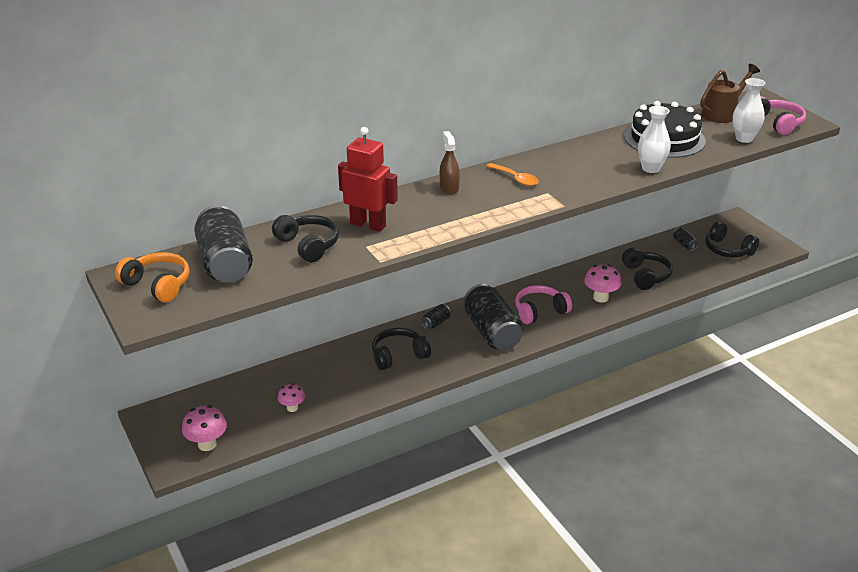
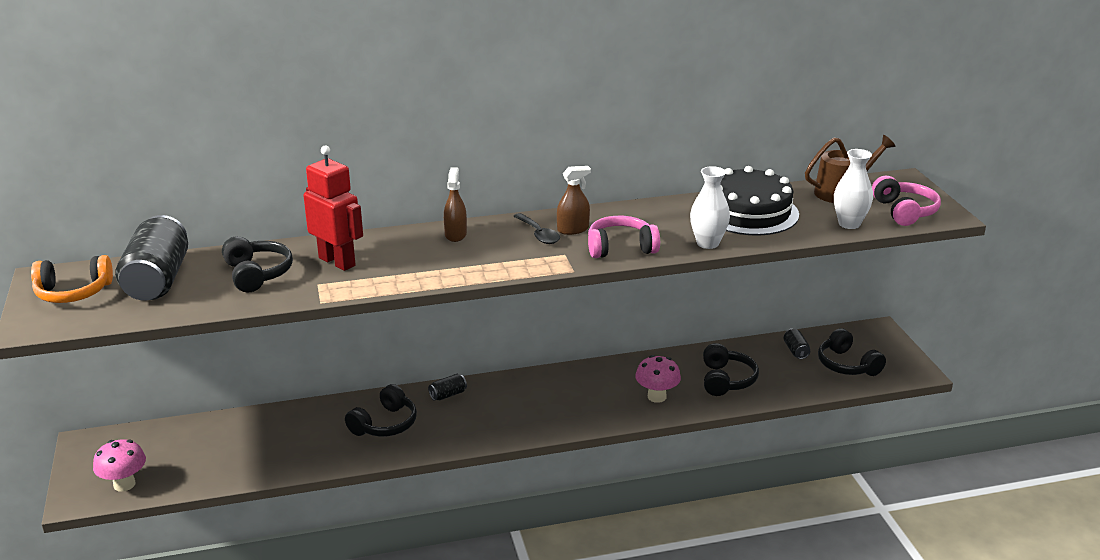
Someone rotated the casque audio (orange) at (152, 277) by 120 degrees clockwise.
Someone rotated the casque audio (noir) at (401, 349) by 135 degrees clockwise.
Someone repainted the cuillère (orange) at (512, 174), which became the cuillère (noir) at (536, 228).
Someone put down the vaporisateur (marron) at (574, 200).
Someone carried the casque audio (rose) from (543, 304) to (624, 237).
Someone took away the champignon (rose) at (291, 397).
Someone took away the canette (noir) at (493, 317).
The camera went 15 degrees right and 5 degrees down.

• [To do]
Leaving the pictures aside, write out the entries above exactly.

• [Answer section]
Someone rotated the casque audio (orange) at (152, 277) by 120 degrees clockwise.
Someone rotated the casque audio (noir) at (401, 349) by 135 degrees clockwise.
Someone repainted the cuillère (orange) at (512, 174), which became the cuillère (noir) at (536, 228).
Someone put down the vaporisateur (marron) at (574, 200).
Someone carried the casque audio (rose) from (543, 304) to (624, 237).
Someone took away the champignon (rose) at (291, 397).
Someone took away the canette (noir) at (493, 317).
The camera went 15 degrees right and 5 degrees down.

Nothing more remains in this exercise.